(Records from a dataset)
┌──
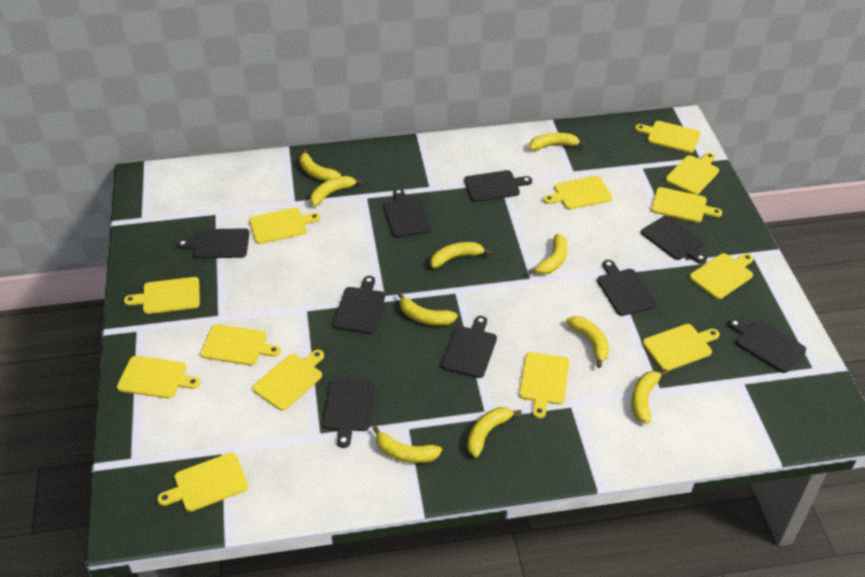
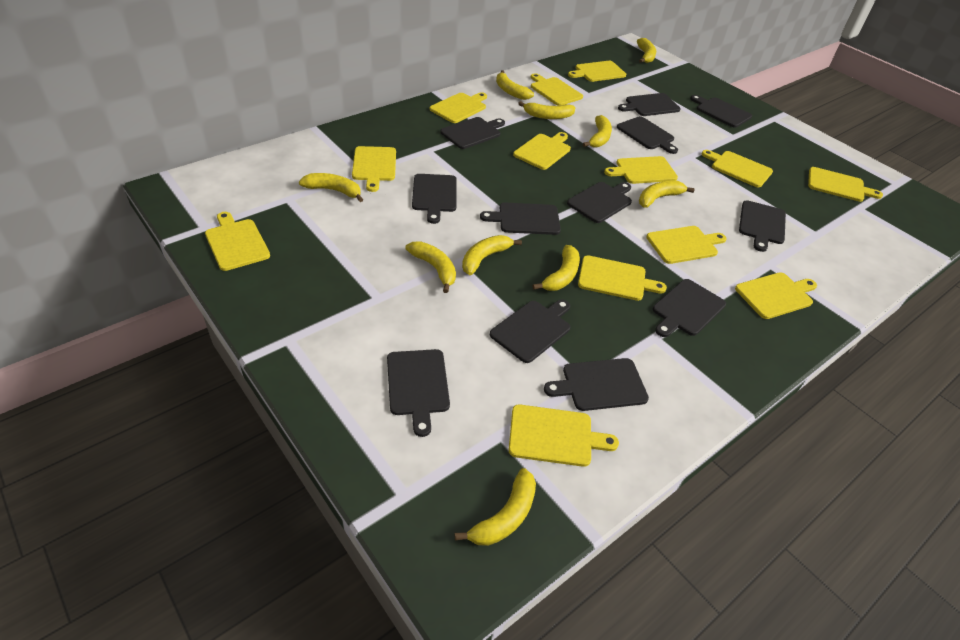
black cutting board: 9 -> 12

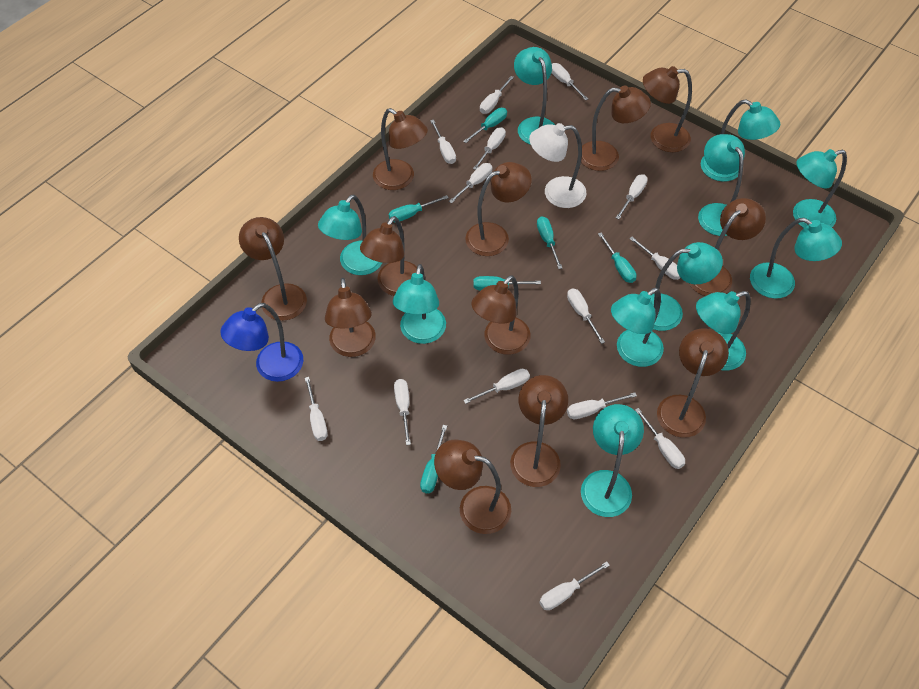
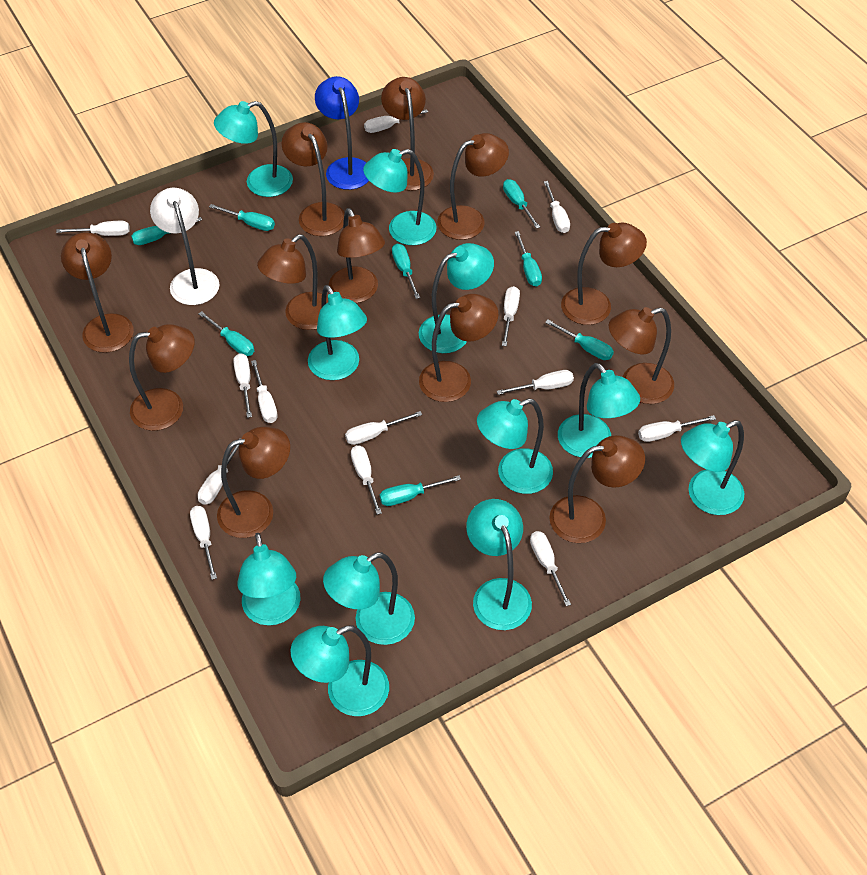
turquoise screwdriver: 6 -> 8
white screwdriver: 14 -> 13

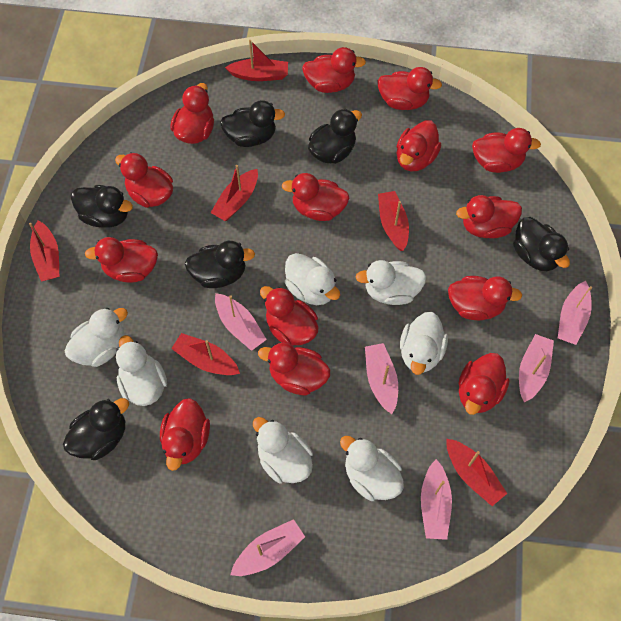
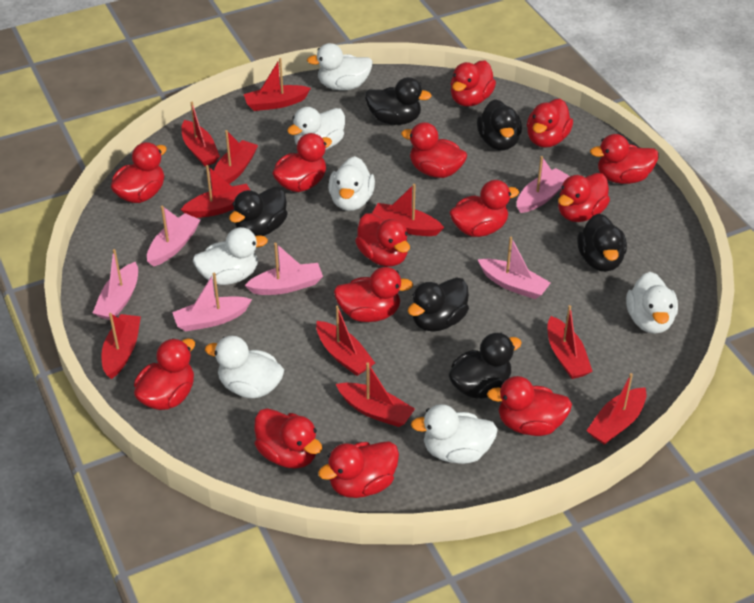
red boat: 6 -> 10

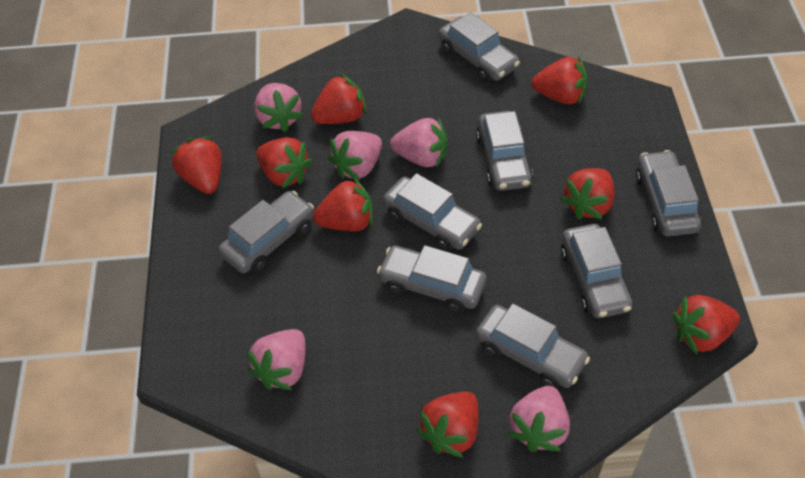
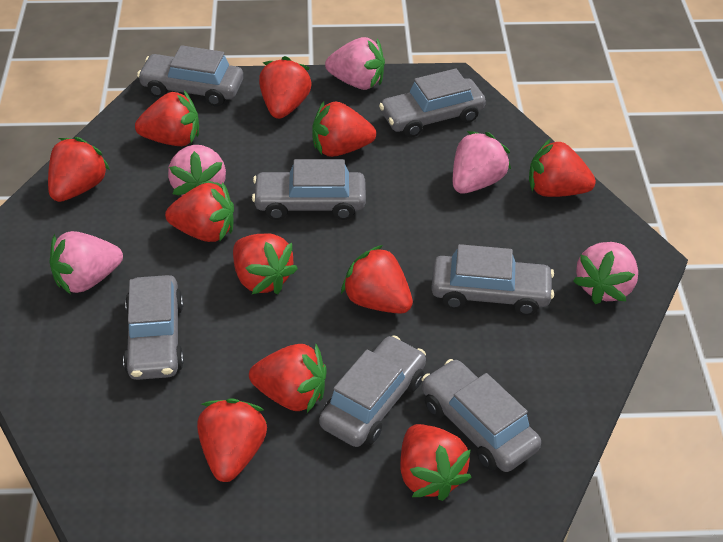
grey car: 8 -> 7
red strawberry: 8 -> 11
└──
[Task description]
Every line above that holds the word "screwdriver" needs to be copied.

[Written reply]
turquoise screwdriver: 6 -> 8
white screwdriver: 14 -> 13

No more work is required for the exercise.